● **TO DO**:
Restate the records word for word. Include no pictures.

● **GIVEN DATA**:
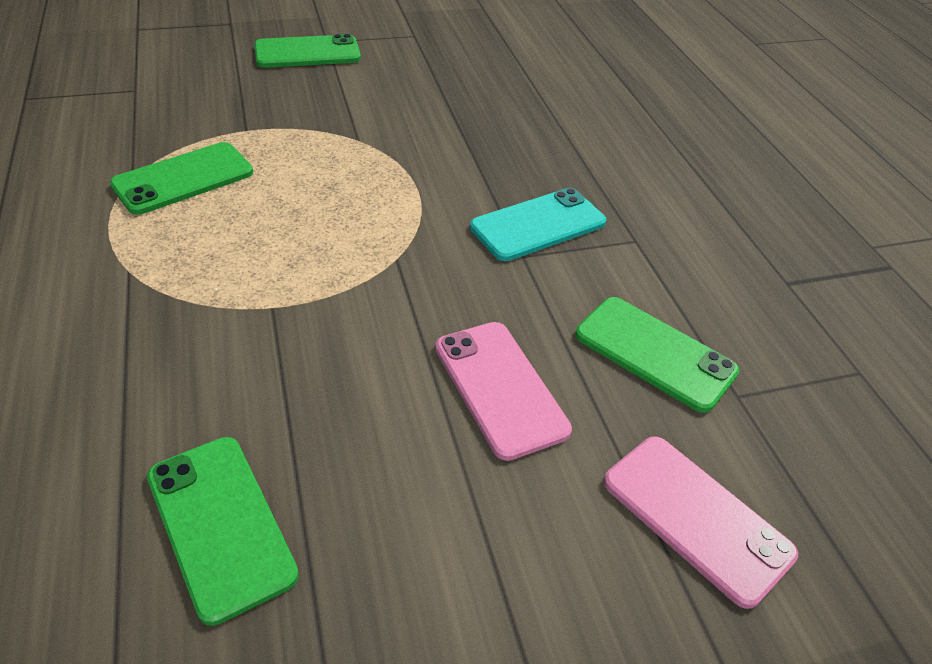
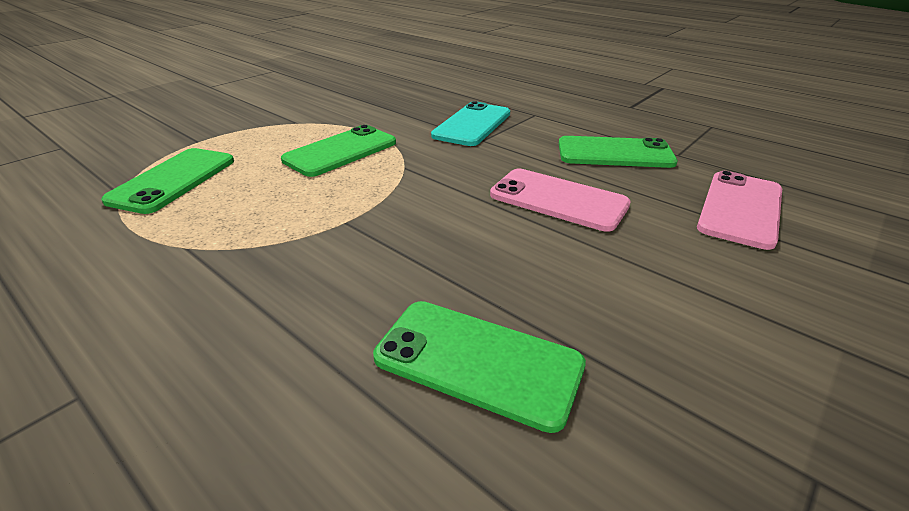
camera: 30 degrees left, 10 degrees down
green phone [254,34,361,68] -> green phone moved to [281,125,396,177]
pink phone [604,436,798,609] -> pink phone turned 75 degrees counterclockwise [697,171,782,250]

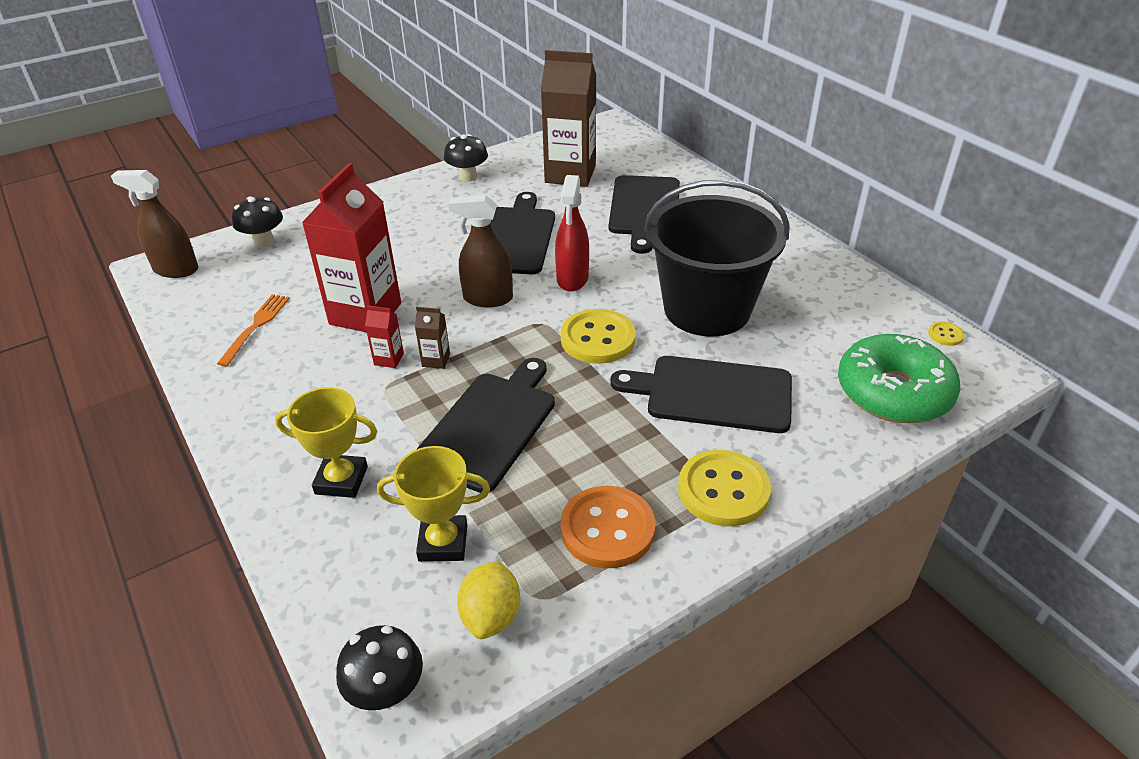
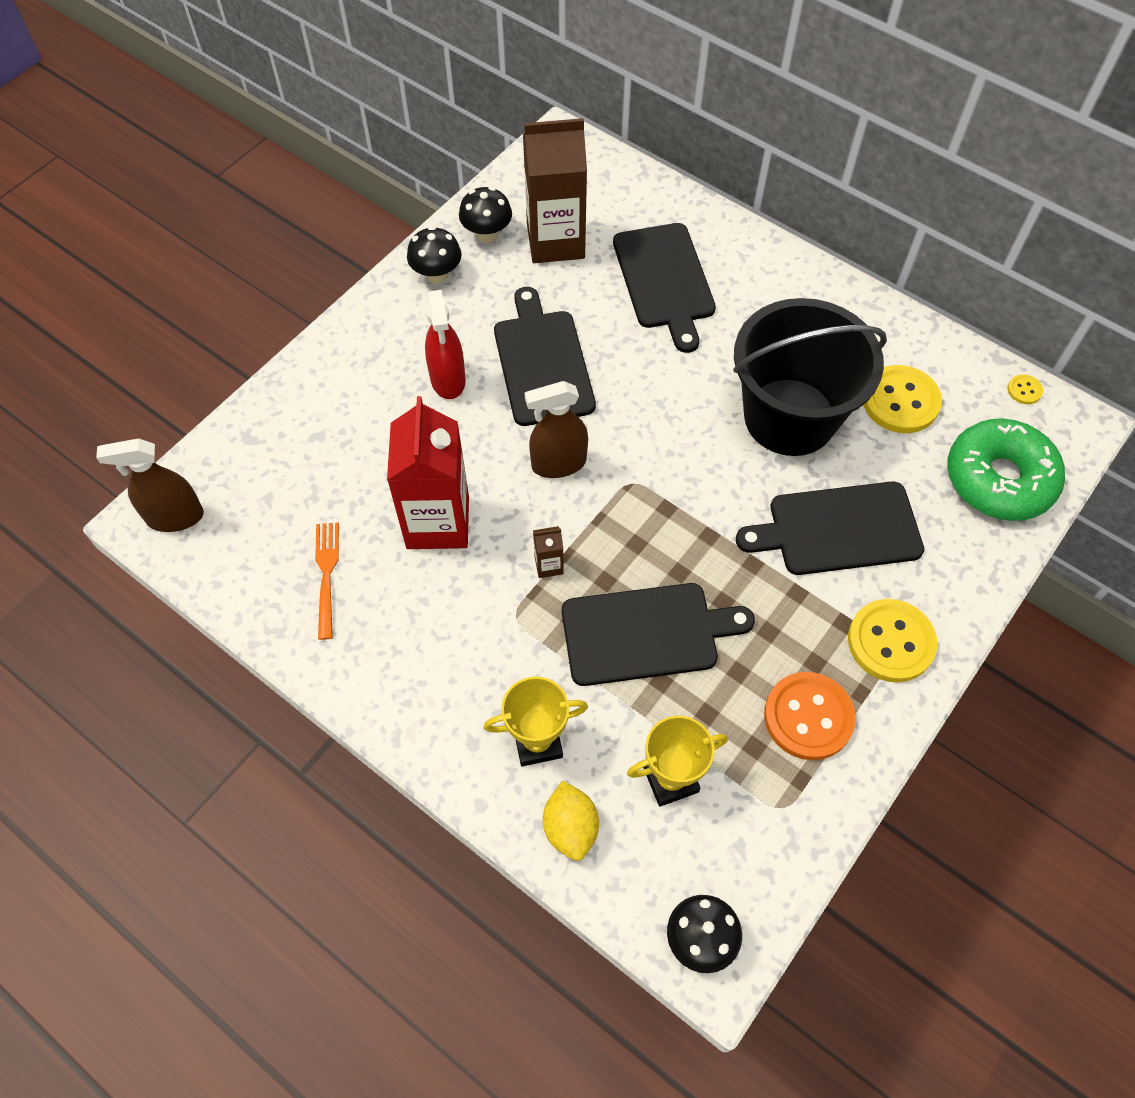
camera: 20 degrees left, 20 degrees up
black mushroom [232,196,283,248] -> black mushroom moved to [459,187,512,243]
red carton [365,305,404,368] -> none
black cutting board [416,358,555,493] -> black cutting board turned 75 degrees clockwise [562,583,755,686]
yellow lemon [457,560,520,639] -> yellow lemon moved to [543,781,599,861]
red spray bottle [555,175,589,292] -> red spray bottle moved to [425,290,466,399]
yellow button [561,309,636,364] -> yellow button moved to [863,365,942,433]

● **ANSWER SECTION**:
camera: 30 degrees left, 10 degrees down
green phone [254,34,361,68] -> green phone moved to [281,125,396,177]
pink phone [604,436,798,609] -> pink phone turned 75 degrees counterclockwise [697,171,782,250]

camera: 20 degrees left, 20 degrees up
black mushroom [232,196,283,248] -> black mushroom moved to [459,187,512,243]
red carton [365,305,404,368] -> none
black cutting board [416,358,555,493] -> black cutting board turned 75 degrees clockwise [562,583,755,686]
yellow lemon [457,560,520,639] -> yellow lemon moved to [543,781,599,861]
red spray bottle [555,175,589,292] -> red spray bottle moved to [425,290,466,399]
yellow button [561,309,636,364] -> yellow button moved to [863,365,942,433]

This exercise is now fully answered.